> **TO DO**
The entries below are to be given back exactly, with images excluded.

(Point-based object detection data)
---*---

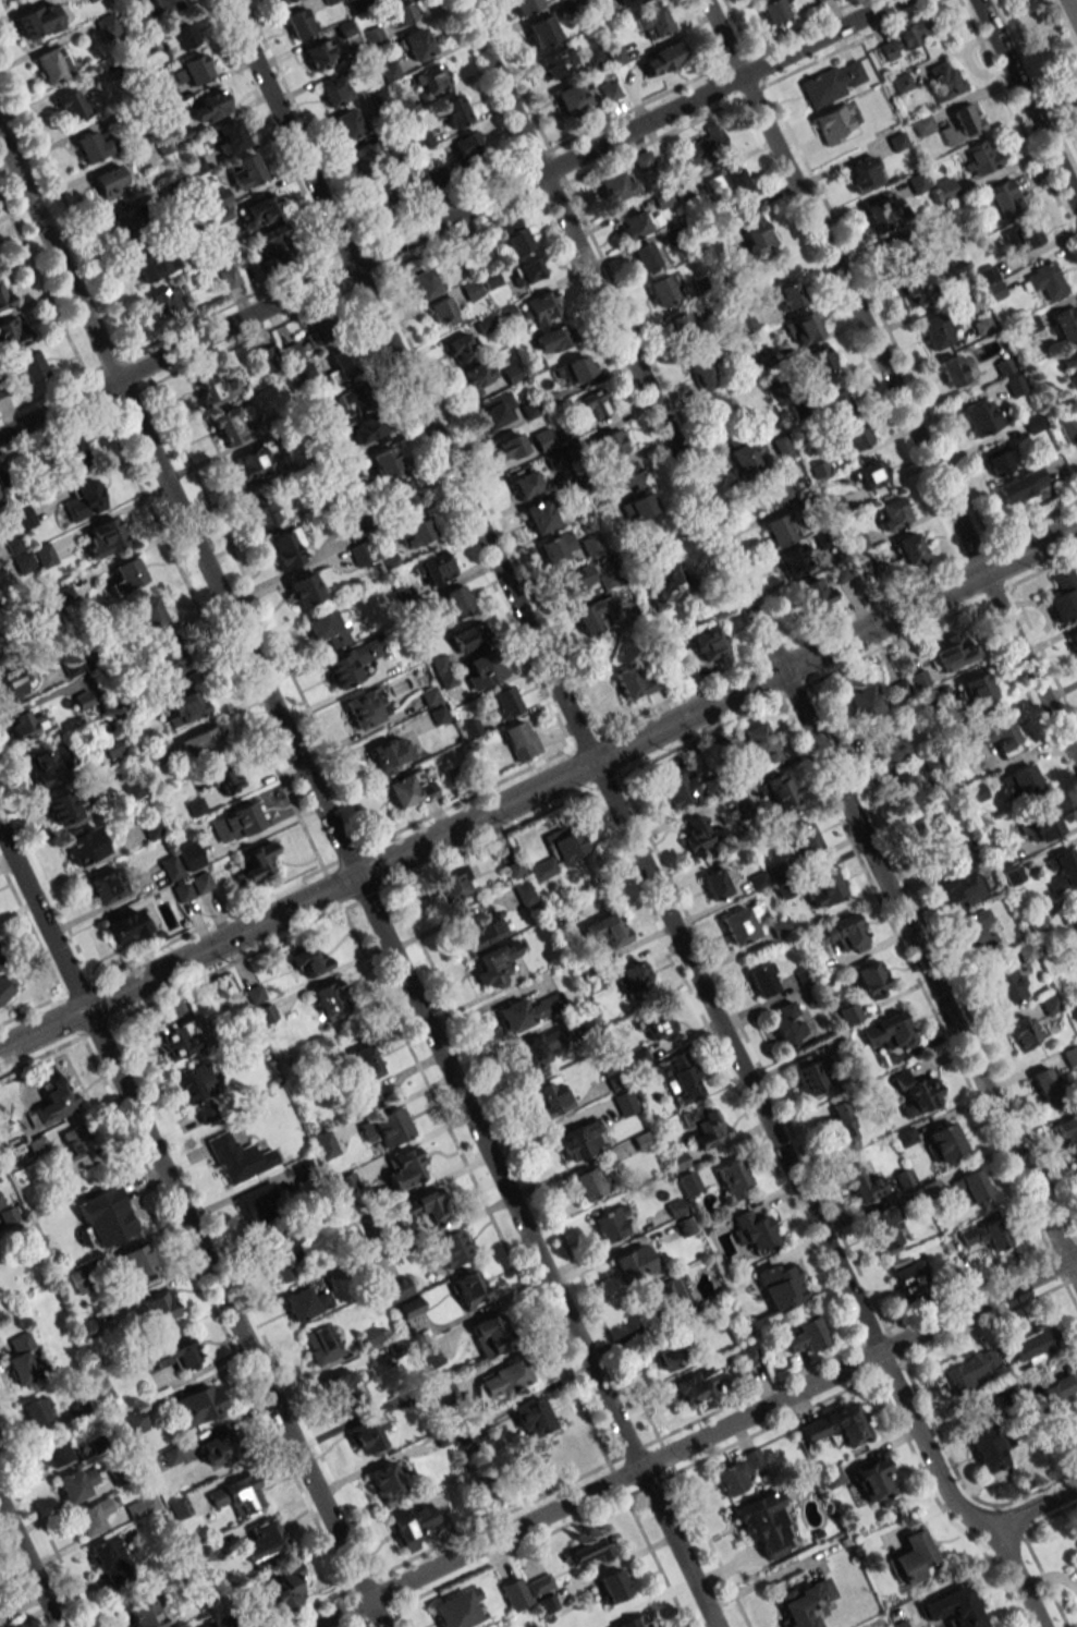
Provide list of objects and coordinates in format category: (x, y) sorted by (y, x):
building: (818, 0)
building: (282, 1)
building: (328, 1)
building: (628, 2)
building: (166, 6)
building: (523, 6)
building: (772, 10)
road: (1071, 11)
road: (1074, 12)
parking lot: (1070, 13)
building: (400, 14)
building: (36, 21)
road: (1065, 22)
building: (300, 23)
building: (651, 23)
building: (107, 25)
building: (543, 30)
building: (179, 39)
building: (901, 40)
building: (416, 44)
building: (320, 54)
building: (591, 56)
building: (662, 58)
building: (554, 62)
building: (52, 64)
building: (190, 71)
building: (431, 79)
building: (944, 80)
building: (832, 83)
building: (900, 83)
building: (333, 91)
building: (609, 91)
building: (573, 97)
road: (1026, 102)
building: (71, 104)
building: (405, 104)
building: (210, 107)
building: (453, 111)
building: (962, 123)
building: (346, 124)
building: (835, 125)
building: (922, 125)
building: (229, 136)
building: (896, 142)
building: (467, 144)
building: (92, 146)
building: (702, 147)
building: (365, 155)
building: (979, 157)
building: (642, 160)
building: (244, 171)
building: (862, 175)
building: (109, 182)
building: (916, 182)
building: (615, 185)
building: (727, 185)
building: (381, 191)
building: (1002, 200)
building: (258, 213)
building: (879, 214)
road: (447, 218)
building: (632, 222)
building: (129, 224)
building: (753, 232)
building: (514, 236)
building: (1022, 237)
building: (276, 239)
building: (895, 256)
building: (645, 258)
building: (155, 264)
building: (950, 268)
building: (527, 271)
building: (986, 275)
building: (229, 277)
building: (1046, 280)
building: (424, 283)
building: (472, 290)
building: (661, 290)
building: (915, 292)
building: (788, 295)
building: (3, 298)
building: (167, 301)
building: (541, 308)
building: (443, 311)
building: (1065, 323)
building: (681, 325)
building: (804, 327)
building: (934, 331)
building: (317, 333)
building: (11, 334)
building: (552, 339)
building: (462, 347)
building: (1069, 357)
building: (819, 363)
building: (340, 365)
building: (28, 367)
building: (574, 369)
building: (700, 369)
building: (953, 370)
building: (303, 372)
building: (475, 377)
road: (890, 382)
building: (1073, 382)
building: (1014, 385)
building: (216, 389)
building: (352, 399)
building: (593, 404)
building: (839, 404)
building: (496, 410)
building: (981, 417)
building: (231, 422)
building: (1069, 428)
building: (367, 430)
building: (854, 436)
building: (543, 439)
building: (609, 443)
building: (508, 447)
building: (782, 447)
building: (71, 449)
building: (746, 457)
building: (998, 458)
building: (386, 462)
building: (248, 465)
building: (818, 469)
building: (871, 473)
building: (622, 478)
building: (526, 482)
building: (1020, 486)
building: (0, 495)
building: (768, 495)
building: (404, 498)
building: (83, 501)
building: (638, 507)
building: (263, 510)
building: (890, 513)
building: (538, 516)
building: (781, 526)
building: (415, 533)
building: (103, 537)
building: (591, 545)
building: (557, 547)
building: (286, 548)
building: (910, 550)
building: (360, 554)
building: (793, 559)
building: (433, 568)
building: (127, 574)
building: (670, 579)
building: (578, 580)
building: (304, 589)
building: (813, 594)
building: (1065, 596)
building: (456, 600)
building: (146, 614)
building: (594, 614)
building: (328, 628)
building: (467, 636)
road: (766, 639)
building: (1073, 640)
building: (709, 645)
building: (1, 651)
building: (954, 653)
building: (167, 657)
building: (352, 662)
building: (482, 670)
building: (442, 671)
building: (632, 682)
building: (10, 685)
building: (899, 691)
building: (978, 692)
building: (862, 701)
building: (503, 702)
building: (182, 704)
building: (365, 708)
building: (25, 724)
building: (471, 729)
building: (1002, 736)
building: (520, 740)
building: (199, 742)
building: (758, 743)
building: (887, 746)
building: (157, 751)
building: (390, 754)
building: (932, 760)
building: (49, 765)
building: (225, 778)
building: (1021, 782)
road: (538, 787)
building: (676, 788)
building: (903, 788)
building: (410, 789)
building: (976, 792)
building: (781, 793)
building: (61, 807)
building: (195, 808)
building: (235, 823)
road: (622, 823)
building: (1043, 823)
building: (931, 835)
building: (701, 836)
building: (808, 841)
building: (565, 845)
building: (85, 846)
building: (189, 858)
building: (256, 862)
building: (170, 867)
building: (1063, 870)
building: (718, 879)
building: (200, 882)
road: (357, 882)
building: (452, 884)
building: (961, 884)
building: (104, 887)
building: (182, 891)
building: (823, 891)
building: (1070, 916)
building: (743, 922)
building: (126, 927)
building: (485, 930)
building: (606, 930)
building: (978, 932)
building: (843, 933)
building: (1026, 952)
building: (309, 960)
building: (494, 963)
building: (633, 975)
building: (763, 979)
building: (871, 979)
building: (5, 985)
building: (1007, 985)
building: (330, 1000)
building: (528, 1011)
building: (788, 1024)
building: (659, 1026)
building: (888, 1031)
building: (1022, 1031)
building: (178, 1038)
building: (537, 1049)
building: (1070, 1056)
building: (365, 1071)
building: (808, 1078)
building: (679, 1079)
building: (1047, 1086)
building: (917, 1092)
building: (200, 1094)
building: (550, 1097)
building: (51, 1101)
building: (624, 1103)
building: (702, 1125)
building: (385, 1127)
building: (841, 1127)
building: (1069, 1135)
building: (580, 1140)
building: (643, 1140)
building: (946, 1141)
building: (324, 1145)
building: (37, 1146)
building: (76, 1151)
building: (238, 1158)
building: (404, 1168)
building: (733, 1179)
building: (347, 1183)
building: (589, 1183)
building: (689, 1183)
building: (863, 1185)
building: (969, 1187)
building: (915, 1197)
building: (257, 1204)
building: (424, 1208)
building: (106, 1217)
building: (610, 1223)
building: (685, 1225)
building: (885, 1228)
road: (191, 1229)
building: (753, 1231)
building: (986, 1234)
building: (449, 1248)
building: (280, 1256)
building: (632, 1263)
building: (137, 1264)
building: (907, 1273)
building: (781, 1286)
building: (397, 1288)
building: (468, 1289)
building: (666, 1299)
building: (301, 1304)
building: (409, 1307)
building: (160, 1309)
building: (491, 1330)
building: (804, 1335)
building: (371, 1336)
building: (321, 1344)
building: (1034, 1344)
building: (671, 1351)
building: (175, 1354)
building: (748, 1355)
building: (22, 1360)
building: (969, 1369)
building: (503, 1379)
building: (696, 1386)
building: (344, 1391)
road: (537, 1393)
building: (198, 1405)
building: (1061, 1405)
building: (37, 1413)
building: (531, 1417)
building: (135, 1421)
building: (834, 1424)
building: (365, 1432)
road: (695, 1440)
building: (216, 1448)
building: (991, 1448)
building: (54, 1451)
building: (737, 1473)
building: (833, 1478)
building: (872, 1480)
building: (385, 1482)
building: (76, 1483)
building: (238, 1495)
building: (142, 1506)
road: (1035, 1506)
building: (180, 1509)
building: (92, 1516)
building: (765, 1524)
building: (411, 1525)
building: (264, 1542)
building: (587, 1551)
building: (202, 1556)
building: (912, 1558)
building: (111, 1560)
building: (1075, 1566)
road: (27, 1569)
building: (612, 1585)
building: (284, 1587)
building: (514, 1594)
building: (806, 1603)
building: (457, 1608)
building: (954, 1608)
building: (147, 1613)
building: (208, 1625)
road: (710, 1625)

---*---

> **RESPONSE BOX**
Provide list of objects and coordinates in format category: (x, y) sorted by (y, x):
building: (818, 0)
building: (282, 1)
building: (328, 1)
building: (628, 2)
building: (166, 6)
building: (523, 6)
building: (772, 10)
road: (1071, 11)
road: (1074, 12)
parking lot: (1070, 13)
building: (400, 14)
building: (36, 21)
road: (1065, 22)
building: (300, 23)
building: (651, 23)
building: (107, 25)
building: (543, 30)
building: (179, 39)
building: (901, 40)
building: (416, 44)
building: (320, 54)
building: (591, 56)
building: (662, 58)
building: (554, 62)
building: (52, 64)
building: (190, 71)
building: (431, 79)
building: (944, 80)
building: (832, 83)
building: (900, 83)
building: (333, 91)
building: (609, 91)
building: (573, 97)
road: (1026, 102)
building: (71, 104)
building: (405, 104)
building: (210, 107)
building: (453, 111)
building: (962, 123)
building: (346, 124)
building: (835, 125)
building: (922, 125)
building: (229, 136)
building: (896, 142)
building: (467, 144)
building: (92, 146)
building: (702, 147)
building: (365, 155)
building: (979, 157)
building: (642, 160)
building: (244, 171)
building: (862, 175)
building: (109, 182)
building: (916, 182)
building: (615, 185)
building: (727, 185)
building: (381, 191)
building: (1002, 200)
building: (258, 213)
building: (879, 214)
road: (447, 218)
building: (632, 222)
building: (129, 224)
building: (753, 232)
building: (514, 236)
building: (1022, 237)
building: (276, 239)
building: (895, 256)
building: (645, 258)
building: (155, 264)
building: (950, 268)
building: (527, 271)
building: (986, 275)
building: (229, 277)
building: (1046, 280)
building: (424, 283)
building: (472, 290)
building: (661, 290)
building: (915, 292)
building: (788, 295)
building: (3, 298)
building: (167, 301)
building: (541, 308)
building: (443, 311)
building: (1065, 323)
building: (681, 325)
building: (804, 327)
building: (934, 331)
building: (317, 333)
building: (11, 334)
building: (552, 339)
building: (462, 347)
building: (1069, 357)
building: (819, 363)
building: (340, 365)
building: (28, 367)
building: (574, 369)
building: (700, 369)
building: (953, 370)
building: (303, 372)
building: (475, 377)
road: (890, 382)
building: (1073, 382)
building: (1014, 385)
building: (216, 389)
building: (352, 399)
building: (593, 404)
building: (839, 404)
building: (496, 410)
building: (981, 417)
building: (231, 422)
building: (1069, 428)
building: (367, 430)
building: (854, 436)
building: (543, 439)
building: (609, 443)
building: (508, 447)
building: (782, 447)
building: (71, 449)
building: (746, 457)
building: (998, 458)
building: (386, 462)
building: (248, 465)
building: (818, 469)
building: (871, 473)
building: (622, 478)
building: (526, 482)
building: (1020, 486)
building: (0, 495)
building: (768, 495)
building: (404, 498)
building: (83, 501)
building: (638, 507)
building: (263, 510)
building: (890, 513)
building: (538, 516)
building: (781, 526)
building: (415, 533)
building: (103, 537)
building: (591, 545)
building: (557, 547)
building: (286, 548)
building: (910, 550)
building: (360, 554)
building: (793, 559)
building: (433, 568)
building: (127, 574)
building: (670, 579)
building: (578, 580)
building: (304, 589)
building: (813, 594)
building: (1065, 596)
building: (456, 600)
building: (146, 614)
building: (594, 614)
building: (328, 628)
building: (467, 636)
road: (766, 639)
building: (1073, 640)
building: (709, 645)
building: (1, 651)
building: (954, 653)
building: (167, 657)
building: (352, 662)
building: (482, 670)
building: (442, 671)
building: (632, 682)
building: (10, 685)
building: (899, 691)
building: (978, 692)
building: (862, 701)
building: (503, 702)
building: (182, 704)
building: (365, 708)
building: (25, 724)
building: (471, 729)
building: (1002, 736)
building: (520, 740)
building: (199, 742)
building: (758, 743)
building: (887, 746)
building: (157, 751)
building: (390, 754)
building: (932, 760)
building: (49, 765)
building: (225, 778)
building: (1021, 782)
road: (538, 787)
building: (676, 788)
building: (903, 788)
building: (410, 789)
building: (976, 792)
building: (781, 793)
building: (61, 807)
building: (195, 808)
building: (235, 823)
road: (622, 823)
building: (1043, 823)
building: (931, 835)
building: (701, 836)
building: (808, 841)
building: (565, 845)
building: (85, 846)
building: (189, 858)
building: (256, 862)
building: (170, 867)
building: (1063, 870)
building: (718, 879)
building: (200, 882)
road: (357, 882)
building: (452, 884)
building: (961, 884)
building: (104, 887)
building: (182, 891)
building: (823, 891)
building: (1070, 916)
building: (743, 922)
building: (126, 927)
building: (485, 930)
building: (606, 930)
building: (978, 932)
building: (843, 933)
building: (1026, 952)
building: (309, 960)
building: (494, 963)
building: (633, 975)
building: (763, 979)
building: (871, 979)
building: (5, 985)
building: (1007, 985)
building: (330, 1000)
building: (528, 1011)
building: (788, 1024)
building: (659, 1026)
building: (888, 1031)
building: (1022, 1031)
building: (178, 1038)
building: (537, 1049)
building: (1070, 1056)
building: (365, 1071)
building: (808, 1078)
building: (679, 1079)
building: (1047, 1086)
building: (917, 1092)
building: (200, 1094)
building: (550, 1097)
building: (51, 1101)
building: (624, 1103)
building: (702, 1125)
building: (385, 1127)
building: (841, 1127)
building: (1069, 1135)
building: (580, 1140)
building: (643, 1140)
building: (946, 1141)
building: (324, 1145)
building: (37, 1146)
building: (76, 1151)
building: (238, 1158)
building: (404, 1168)
building: (733, 1179)
building: (347, 1183)
building: (589, 1183)
building: (689, 1183)
building: (863, 1185)
building: (969, 1187)
building: (915, 1197)
building: (257, 1204)
building: (424, 1208)
building: (106, 1217)
building: (610, 1223)
building: (685, 1225)
building: (885, 1228)
road: (191, 1229)
building: (753, 1231)
building: (986, 1234)
building: (449, 1248)
building: (280, 1256)
building: (632, 1263)
building: (137, 1264)
building: (907, 1273)
building: (781, 1286)
building: (397, 1288)
building: (468, 1289)
building: (666, 1299)
building: (301, 1304)
building: (409, 1307)
building: (160, 1309)
building: (491, 1330)
building: (804, 1335)
building: (371, 1336)
building: (321, 1344)
building: (1034, 1344)
building: (671, 1351)
building: (175, 1354)
building: (748, 1355)
building: (22, 1360)
building: (969, 1369)
building: (503, 1379)
building: (696, 1386)
building: (344, 1391)
road: (537, 1393)
building: (198, 1405)
building: (1061, 1405)
building: (37, 1413)
building: (531, 1417)
building: (135, 1421)
building: (834, 1424)
building: (365, 1432)
road: (695, 1440)
building: (216, 1448)
building: (991, 1448)
building: (54, 1451)
building: (737, 1473)
building: (833, 1478)
building: (872, 1480)
building: (385, 1482)
building: (76, 1483)
building: (238, 1495)
building: (142, 1506)
road: (1035, 1506)
building: (180, 1509)
building: (92, 1516)
building: (765, 1524)
building: (411, 1525)
building: (264, 1542)
building: (587, 1551)
building: (202, 1556)
building: (912, 1558)
building: (111, 1560)
building: (1075, 1566)
road: (27, 1569)
building: (612, 1585)
building: (284, 1587)
building: (514, 1594)
building: (806, 1603)
building: (457, 1608)
building: (954, 1608)
building: (147, 1613)
building: (208, 1625)
road: (710, 1625)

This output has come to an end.